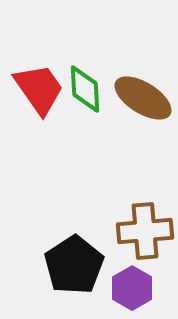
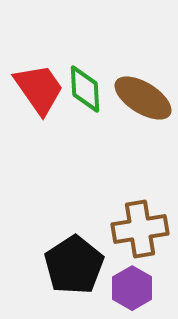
brown cross: moved 5 px left, 2 px up; rotated 4 degrees counterclockwise
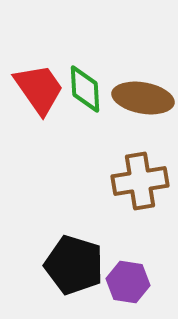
brown ellipse: rotated 22 degrees counterclockwise
brown cross: moved 48 px up
black pentagon: rotated 22 degrees counterclockwise
purple hexagon: moved 4 px left, 6 px up; rotated 21 degrees counterclockwise
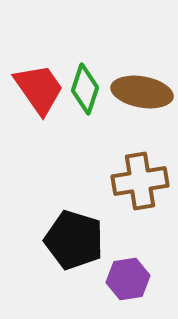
green diamond: rotated 21 degrees clockwise
brown ellipse: moved 1 px left, 6 px up
black pentagon: moved 25 px up
purple hexagon: moved 3 px up; rotated 18 degrees counterclockwise
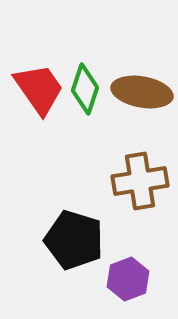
purple hexagon: rotated 12 degrees counterclockwise
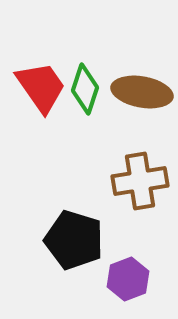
red trapezoid: moved 2 px right, 2 px up
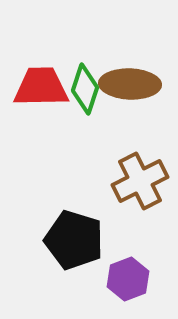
red trapezoid: rotated 56 degrees counterclockwise
brown ellipse: moved 12 px left, 8 px up; rotated 8 degrees counterclockwise
brown cross: rotated 18 degrees counterclockwise
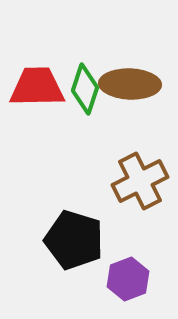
red trapezoid: moved 4 px left
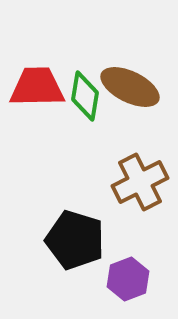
brown ellipse: moved 3 px down; rotated 24 degrees clockwise
green diamond: moved 7 px down; rotated 9 degrees counterclockwise
brown cross: moved 1 px down
black pentagon: moved 1 px right
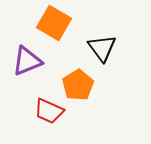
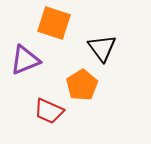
orange square: rotated 12 degrees counterclockwise
purple triangle: moved 2 px left, 1 px up
orange pentagon: moved 4 px right
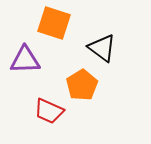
black triangle: rotated 16 degrees counterclockwise
purple triangle: rotated 20 degrees clockwise
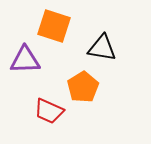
orange square: moved 3 px down
black triangle: rotated 28 degrees counterclockwise
orange pentagon: moved 1 px right, 2 px down
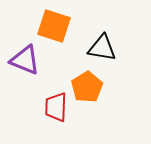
purple triangle: rotated 24 degrees clockwise
orange pentagon: moved 4 px right
red trapezoid: moved 7 px right, 4 px up; rotated 68 degrees clockwise
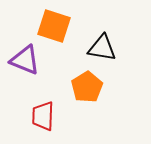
red trapezoid: moved 13 px left, 9 px down
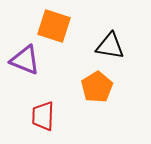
black triangle: moved 8 px right, 2 px up
orange pentagon: moved 10 px right
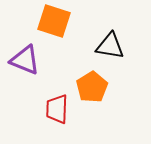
orange square: moved 5 px up
orange pentagon: moved 5 px left
red trapezoid: moved 14 px right, 7 px up
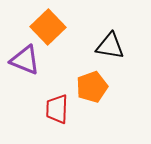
orange square: moved 6 px left, 6 px down; rotated 28 degrees clockwise
orange pentagon: rotated 12 degrees clockwise
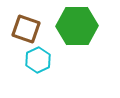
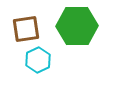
brown square: rotated 28 degrees counterclockwise
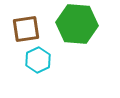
green hexagon: moved 2 px up; rotated 6 degrees clockwise
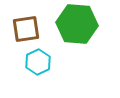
cyan hexagon: moved 2 px down
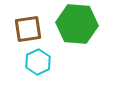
brown square: moved 2 px right
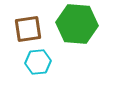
cyan hexagon: rotated 20 degrees clockwise
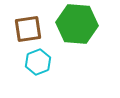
cyan hexagon: rotated 15 degrees counterclockwise
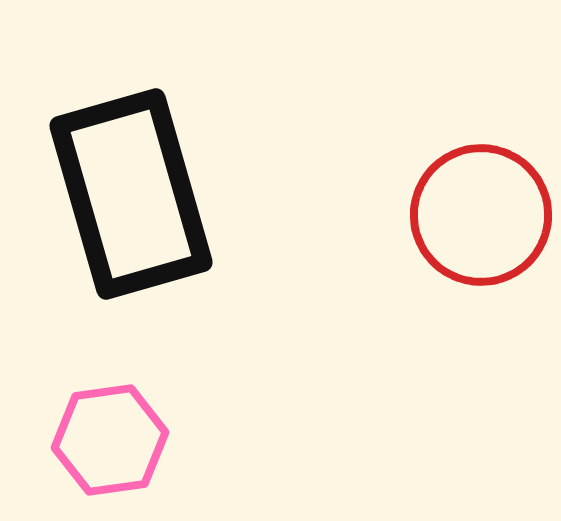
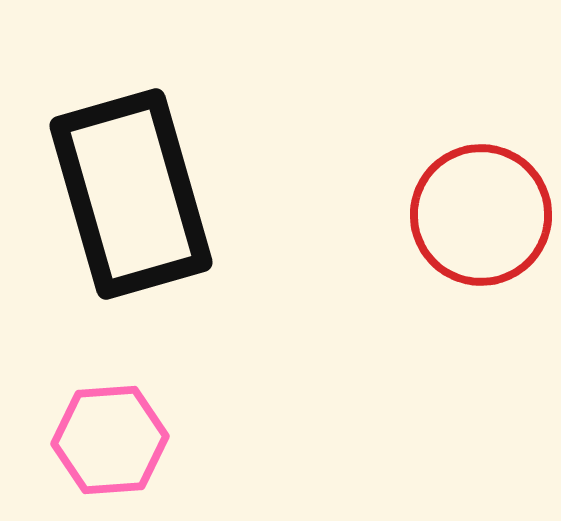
pink hexagon: rotated 4 degrees clockwise
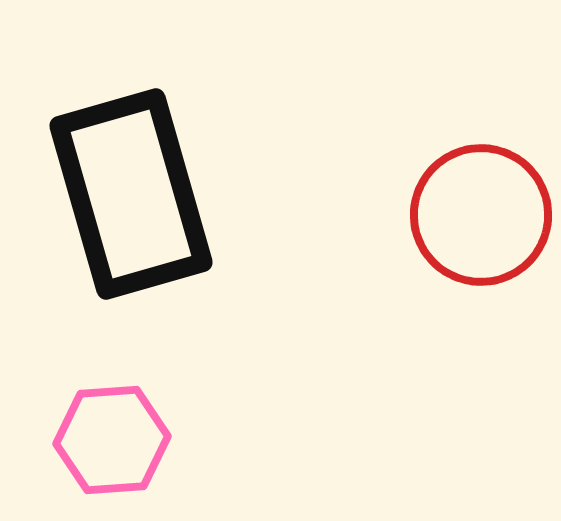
pink hexagon: moved 2 px right
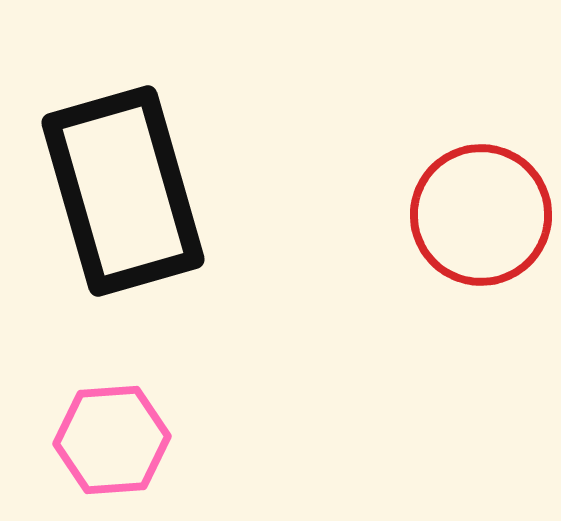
black rectangle: moved 8 px left, 3 px up
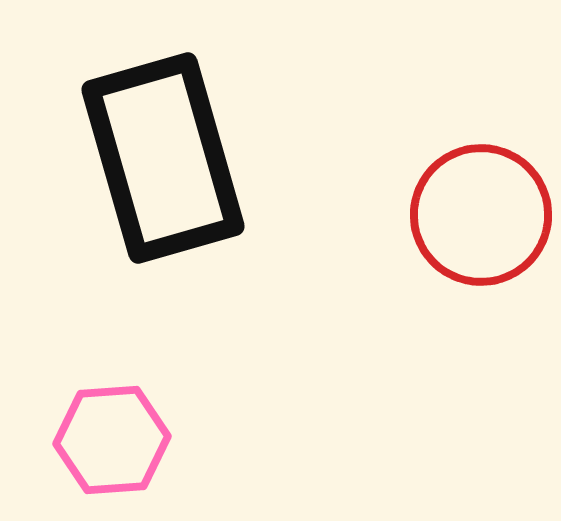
black rectangle: moved 40 px right, 33 px up
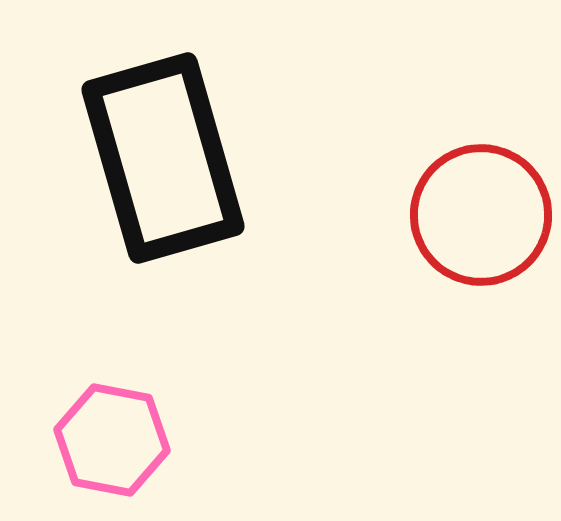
pink hexagon: rotated 15 degrees clockwise
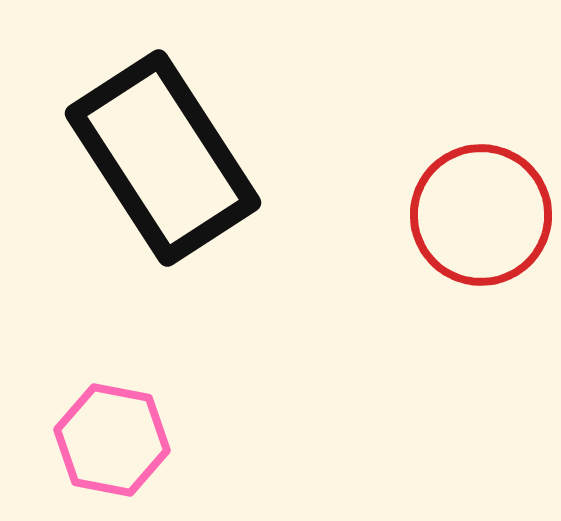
black rectangle: rotated 17 degrees counterclockwise
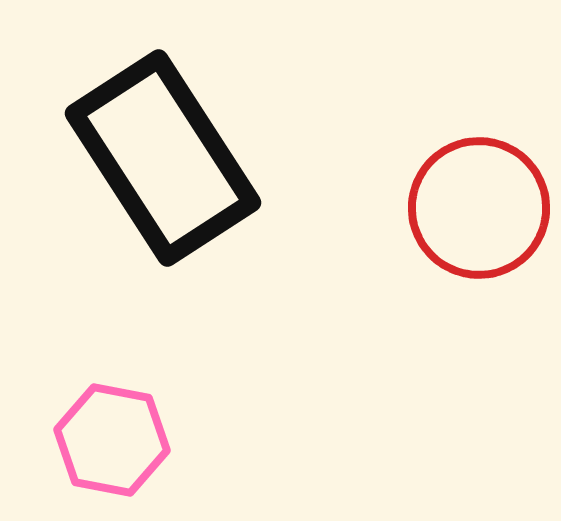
red circle: moved 2 px left, 7 px up
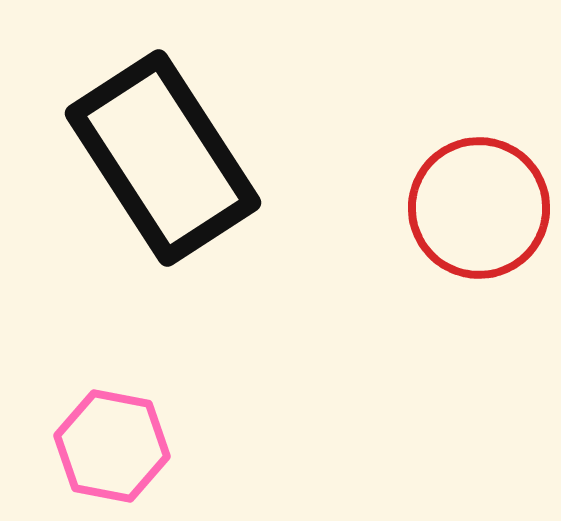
pink hexagon: moved 6 px down
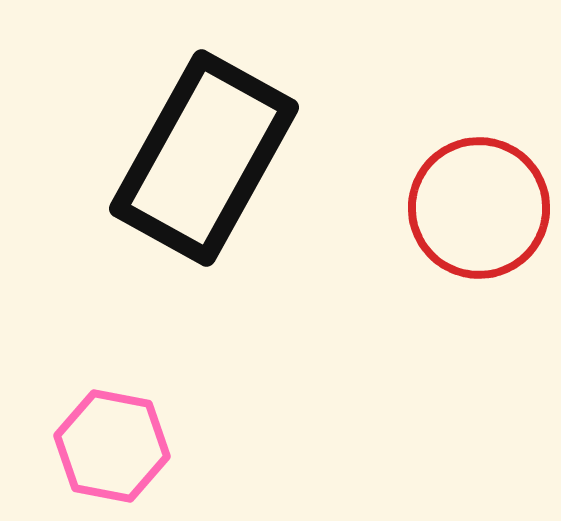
black rectangle: moved 41 px right; rotated 62 degrees clockwise
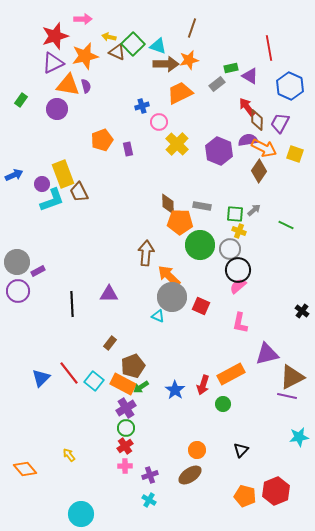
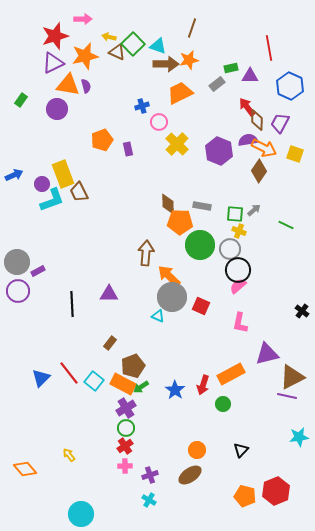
purple triangle at (250, 76): rotated 30 degrees counterclockwise
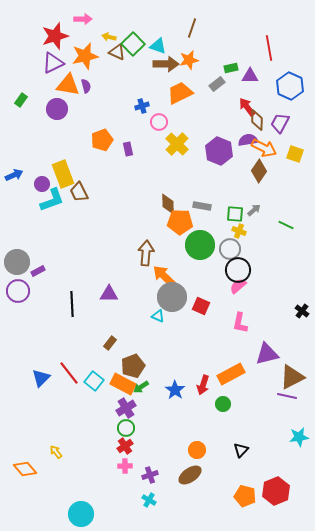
orange arrow at (169, 276): moved 5 px left
yellow arrow at (69, 455): moved 13 px left, 3 px up
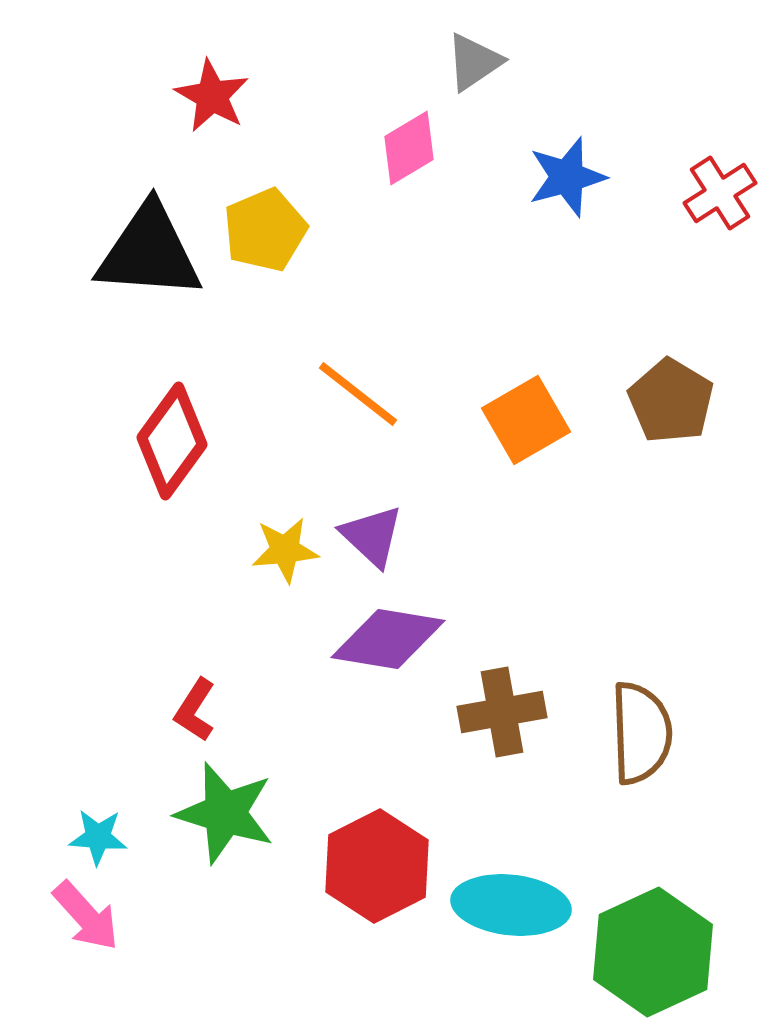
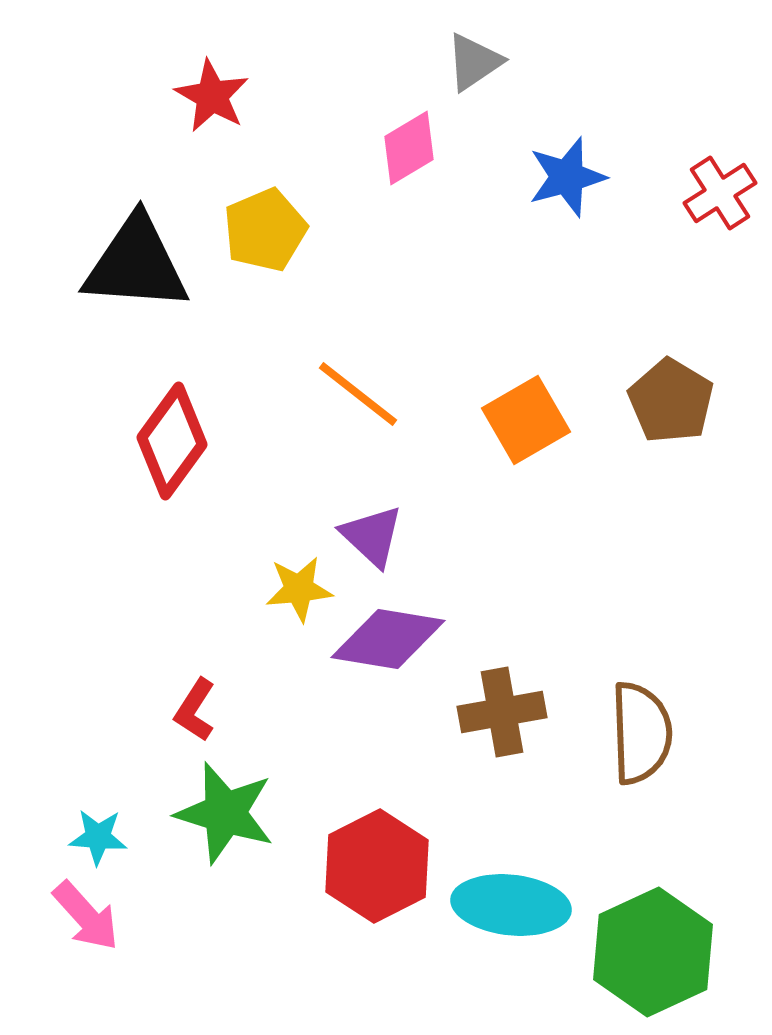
black triangle: moved 13 px left, 12 px down
yellow star: moved 14 px right, 39 px down
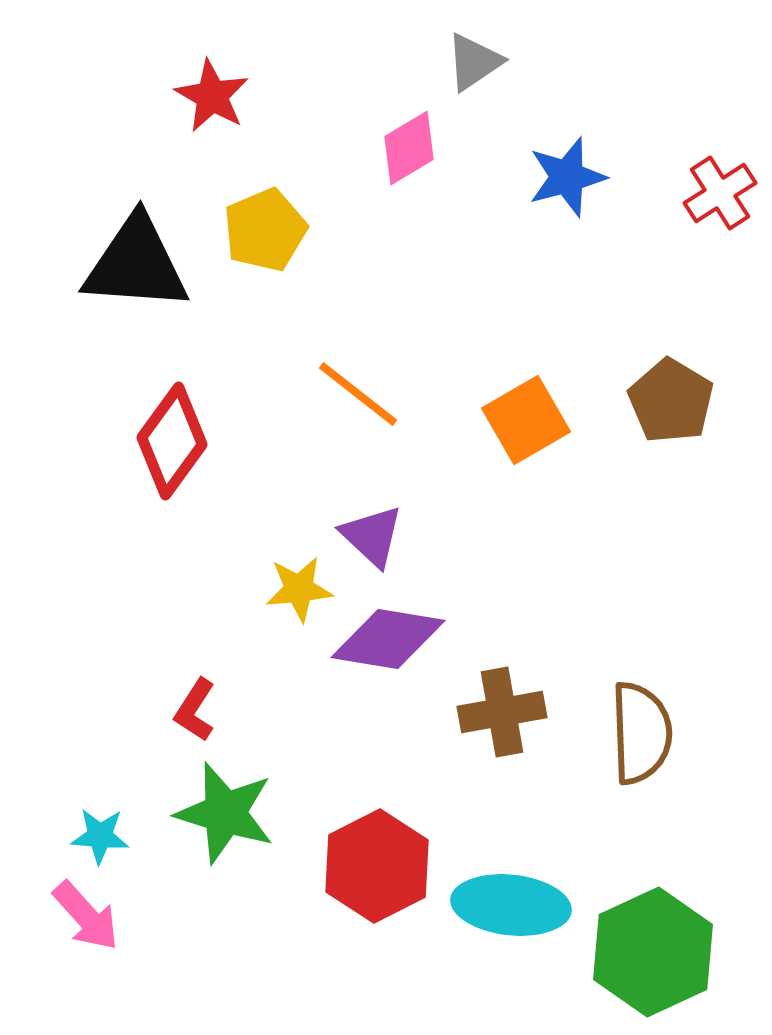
cyan star: moved 2 px right, 1 px up
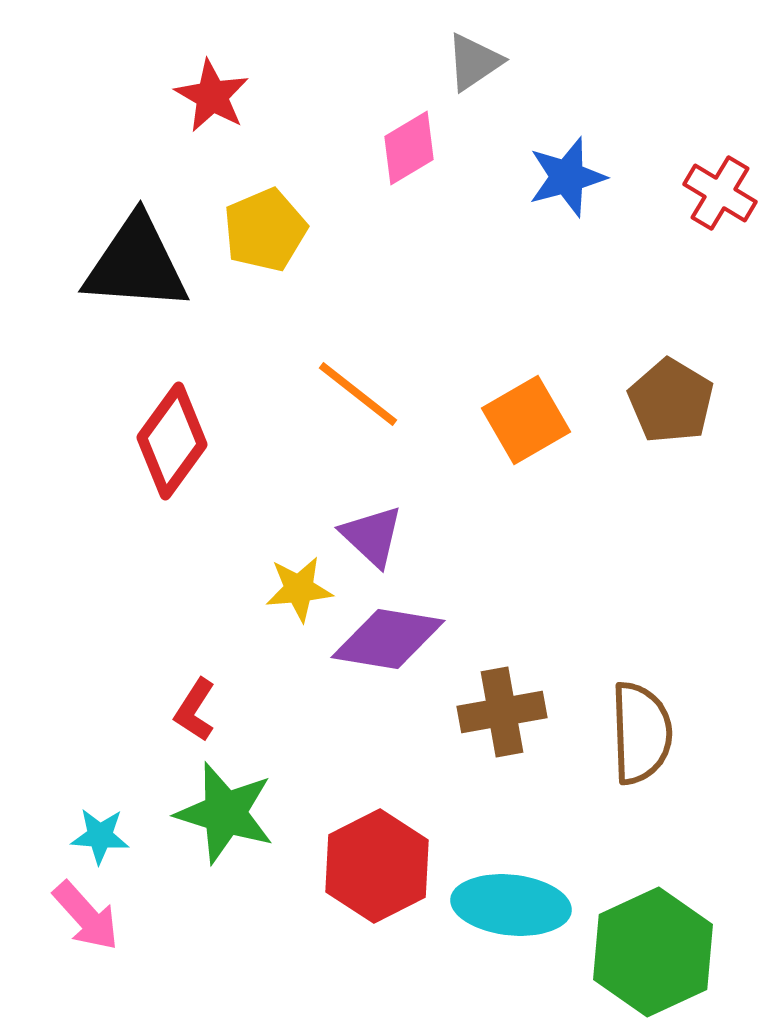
red cross: rotated 26 degrees counterclockwise
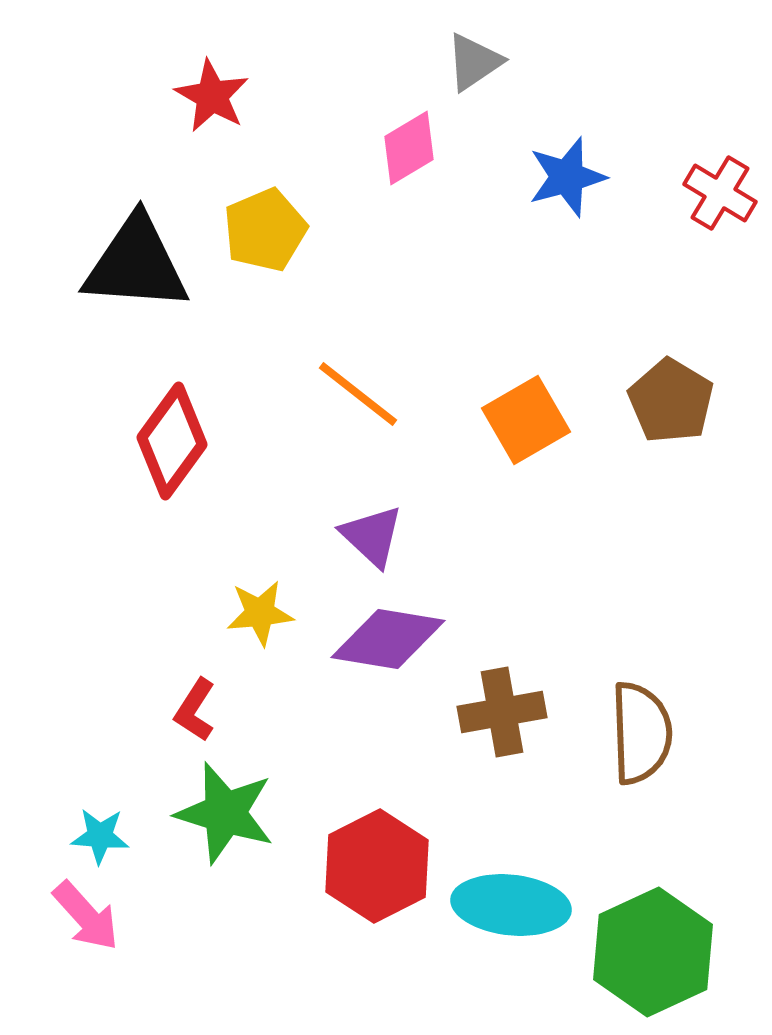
yellow star: moved 39 px left, 24 px down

What you have to do> Output the lines of data above as a JSON list of strings, one string per line, leaving out the pictures and any blank lines.

Reply>
[
  "brown cross: moved 5 px left, 2 px up; rotated 4 degrees counterclockwise",
  "brown ellipse: rotated 22 degrees counterclockwise",
  "brown cross: moved 48 px up",
  "black pentagon: rotated 22 degrees counterclockwise",
  "purple hexagon: moved 4 px left, 6 px up; rotated 21 degrees counterclockwise",
  "green diamond: rotated 21 degrees clockwise",
  "brown ellipse: moved 1 px left, 6 px up",
  "black pentagon: moved 25 px up",
  "purple hexagon: moved 3 px up; rotated 18 degrees counterclockwise",
  "purple hexagon: rotated 12 degrees counterclockwise",
  "red trapezoid: moved 2 px right, 2 px up",
  "red trapezoid: rotated 56 degrees counterclockwise",
  "brown ellipse: moved 12 px left, 8 px up; rotated 8 degrees counterclockwise",
  "brown cross: rotated 18 degrees counterclockwise",
  "red trapezoid: moved 4 px left",
  "brown ellipse: moved 3 px down; rotated 24 degrees clockwise",
  "green diamond: moved 7 px down; rotated 9 degrees counterclockwise",
  "brown cross: moved 1 px down",
  "black pentagon: moved 1 px right",
  "orange square: rotated 12 degrees counterclockwise",
  "purple triangle: moved 2 px left, 1 px up",
  "orange pentagon: moved 4 px right",
  "black triangle: rotated 16 degrees counterclockwise",
  "purple triangle: rotated 20 degrees clockwise",
  "orange square: moved 3 px down",
  "black triangle: rotated 28 degrees counterclockwise",
  "orange pentagon: moved 1 px right, 2 px down",
  "purple triangle: rotated 24 degrees clockwise",
  "orange pentagon: moved 4 px right",
  "red trapezoid: moved 7 px right, 4 px up; rotated 68 degrees clockwise",
  "red trapezoid: moved 13 px left, 9 px down",
  "black triangle: moved 8 px right, 2 px up",
  "orange pentagon: moved 10 px right",
  "orange square: moved 5 px up",
  "orange pentagon: moved 5 px left",
  "red trapezoid: moved 14 px right, 7 px up",
  "orange square: moved 6 px left, 6 px down; rotated 28 degrees clockwise",
  "orange pentagon: rotated 12 degrees clockwise",
  "brown square: rotated 28 degrees counterclockwise",
  "green hexagon: moved 2 px up; rotated 6 degrees clockwise",
  "cyan hexagon: moved 2 px down",
  "brown square: moved 2 px right",
  "cyan hexagon: rotated 20 degrees clockwise",
  "cyan hexagon: rotated 15 degrees counterclockwise",
  "pink hexagon: rotated 4 degrees clockwise",
  "pink hexagon: moved 2 px right",
  "black rectangle: moved 8 px left, 3 px up",
  "black rectangle: moved 40 px right, 33 px up",
  "pink hexagon: rotated 15 degrees clockwise",
  "black rectangle: rotated 17 degrees counterclockwise",
  "red circle: moved 2 px left, 7 px up",
  "pink hexagon: moved 6 px down",
  "black rectangle: moved 41 px right; rotated 62 degrees clockwise",
  "purple triangle at (250, 76): rotated 30 degrees counterclockwise",
  "orange arrow at (169, 276): moved 5 px left",
  "yellow arrow at (69, 455): moved 13 px left, 3 px up",
  "black triangle: moved 13 px left, 12 px down",
  "yellow star: moved 14 px right, 39 px down",
  "cyan star: moved 2 px right, 1 px up",
  "red cross: rotated 26 degrees counterclockwise",
  "yellow star: moved 39 px left, 24 px down"
]